• **Exercise description**
Exact repetition of every record is required.
○ ○ ○ ○
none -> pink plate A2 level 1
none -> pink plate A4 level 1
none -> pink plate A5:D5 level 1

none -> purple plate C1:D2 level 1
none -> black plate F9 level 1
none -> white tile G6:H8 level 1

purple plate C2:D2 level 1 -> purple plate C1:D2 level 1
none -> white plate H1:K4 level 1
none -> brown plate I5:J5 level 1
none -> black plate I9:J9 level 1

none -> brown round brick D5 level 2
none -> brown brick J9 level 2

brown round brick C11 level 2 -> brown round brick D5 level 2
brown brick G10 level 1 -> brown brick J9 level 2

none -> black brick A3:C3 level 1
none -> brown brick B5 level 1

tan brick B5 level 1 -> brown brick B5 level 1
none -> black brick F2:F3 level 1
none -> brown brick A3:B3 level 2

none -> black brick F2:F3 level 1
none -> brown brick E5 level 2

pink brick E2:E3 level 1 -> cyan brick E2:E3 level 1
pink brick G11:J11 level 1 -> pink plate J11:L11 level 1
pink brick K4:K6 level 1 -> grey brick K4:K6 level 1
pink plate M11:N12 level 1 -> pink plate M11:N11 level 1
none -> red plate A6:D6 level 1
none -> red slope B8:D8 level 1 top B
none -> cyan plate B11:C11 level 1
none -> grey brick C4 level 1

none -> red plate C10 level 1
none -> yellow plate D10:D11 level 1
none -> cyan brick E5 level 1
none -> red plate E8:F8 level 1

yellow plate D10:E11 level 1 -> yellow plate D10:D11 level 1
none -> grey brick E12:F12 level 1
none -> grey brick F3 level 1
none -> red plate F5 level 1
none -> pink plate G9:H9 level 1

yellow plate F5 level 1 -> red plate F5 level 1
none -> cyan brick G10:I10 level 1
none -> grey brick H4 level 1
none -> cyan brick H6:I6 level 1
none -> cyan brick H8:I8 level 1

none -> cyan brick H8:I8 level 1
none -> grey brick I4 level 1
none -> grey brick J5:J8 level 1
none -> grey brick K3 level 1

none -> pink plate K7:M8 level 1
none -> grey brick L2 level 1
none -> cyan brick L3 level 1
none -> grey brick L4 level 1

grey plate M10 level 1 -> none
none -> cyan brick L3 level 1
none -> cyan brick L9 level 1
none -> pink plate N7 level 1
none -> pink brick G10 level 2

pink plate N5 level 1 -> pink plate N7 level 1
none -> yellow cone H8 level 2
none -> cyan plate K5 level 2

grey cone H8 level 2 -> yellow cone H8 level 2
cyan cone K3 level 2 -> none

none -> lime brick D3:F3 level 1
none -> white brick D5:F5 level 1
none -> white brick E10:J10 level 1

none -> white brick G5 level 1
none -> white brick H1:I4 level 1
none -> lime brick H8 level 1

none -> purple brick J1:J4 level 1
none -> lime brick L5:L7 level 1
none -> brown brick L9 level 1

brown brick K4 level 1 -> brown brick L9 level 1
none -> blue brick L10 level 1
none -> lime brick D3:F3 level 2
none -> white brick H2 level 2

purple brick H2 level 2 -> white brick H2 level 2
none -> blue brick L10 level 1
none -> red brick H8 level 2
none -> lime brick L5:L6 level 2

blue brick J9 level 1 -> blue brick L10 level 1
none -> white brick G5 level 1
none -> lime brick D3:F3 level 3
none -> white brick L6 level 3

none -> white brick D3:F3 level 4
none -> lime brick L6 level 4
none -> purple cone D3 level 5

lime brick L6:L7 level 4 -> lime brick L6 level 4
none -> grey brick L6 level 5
○ ○ ○ ○
• **Task result**
none -> pink plate A2 level 1
none -> pink plate A4 level 1
none -> pink plate A5:D5 level 1

none -> purple plate C1:D2 level 1
none -> black plate F9 level 1
none -> white tile G6:H8 level 1

purple plate C2:D2 level 1 -> purple plate C1:D2 level 1
none -> white plate H1:K4 level 1
none -> brown plate I5:J5 level 1
none -> black plate I9:J9 level 1

none -> brown round brick D5 level 2
none -> brown brick J9 level 2

brown round brick C11 level 2 -> brown round brick D5 level 2
brown brick G10 level 1 -> brown brick J9 level 2

none -> black brick A3:C3 level 1
none -> brown brick B5 level 1

tan brick B5 level 1 -> brown brick B5 level 1
none -> black brick F2:F3 level 1
none -> brown brick A3:B3 level 2

none -> black brick F2:F3 level 1
none -> brown brick E5 level 2

pink brick E2:E3 level 1 -> cyan brick E2:E3 level 1
pink brick G11:J11 level 1 -> pink plate J11:L11 level 1
pink brick K4:K6 level 1 -> grey brick K4:K6 level 1
pink plate M11:N12 level 1 -> pink plate M11:N11 level 1
none -> red plate A6:D6 level 1
none -> red slope B8:D8 level 1 top B
none -> cyan plate B11:C11 level 1
none -> grey brick C4 level 1

none -> red plate C10 level 1
none -> yellow plate D10:D11 level 1
none -> cyan brick E5 level 1
none -> red plate E8:F8 level 1

yellow plate D10:E11 level 1 -> yellow plate D10:D11 level 1
none -> grey brick E12:F12 level 1
none -> grey brick F3 level 1
none -> red plate F5 level 1
none -> pink plate G9:H9 level 1

yellow plate F5 level 1 -> red plate F5 level 1
none -> cyan brick G10:I10 level 1
none -> grey brick H4 level 1
none -> cyan brick H6:I6 level 1
none -> cyan brick H8:I8 level 1

none -> cyan brick H8:I8 level 1
none -> grey brick I4 level 1
none -> grey brick J5:J8 level 1
none -> grey brick K3 level 1

none -> pink plate K7:M8 level 1
none -> grey brick L2 level 1
none -> cyan brick L3 level 1
none -> grey brick L4 level 1

grey plate M10 level 1 -> none
none -> cyan brick L3 level 1
none -> cyan brick L9 level 1
none -> pink plate N7 level 1
none -> pink brick G10 level 2

pink plate N5 level 1 -> pink plate N7 level 1
none -> yellow cone H8 level 2
none -> cyan plate K5 level 2

grey cone H8 level 2 -> yellow cone H8 level 2
cyan cone K3 level 2 -> none

none -> lime brick D3:F3 level 1
none -> white brick D5:F5 level 1
none -> white brick E10:J10 level 1

none -> white brick G5 level 1
none -> white brick H1:I4 level 1
none -> lime brick H8 level 1

none -> purple brick J1:J4 level 1
none -> lime brick L5:L7 level 1
none -> brown brick L9 level 1

brown brick K4 level 1 -> brown brick L9 level 1
none -> blue brick L10 level 1
none -> lime brick D3:F3 level 2
none -> white brick H2 level 2

purple brick H2 level 2 -> white brick H2 level 2
none -> blue brick L10 level 1
none -> red brick H8 level 2
none -> lime brick L5:L6 level 2

blue brick J9 level 1 -> blue brick L10 level 1
none -> white brick G5 level 1
none -> lime brick D3:F3 level 3
none -> white brick L6 level 3

none -> white brick D3:F3 level 4
none -> lime brick L6 level 4
none -> purple cone D3 level 5

lime brick L6:L7 level 4 -> lime brick L6 level 4
none -> grey brick L6 level 5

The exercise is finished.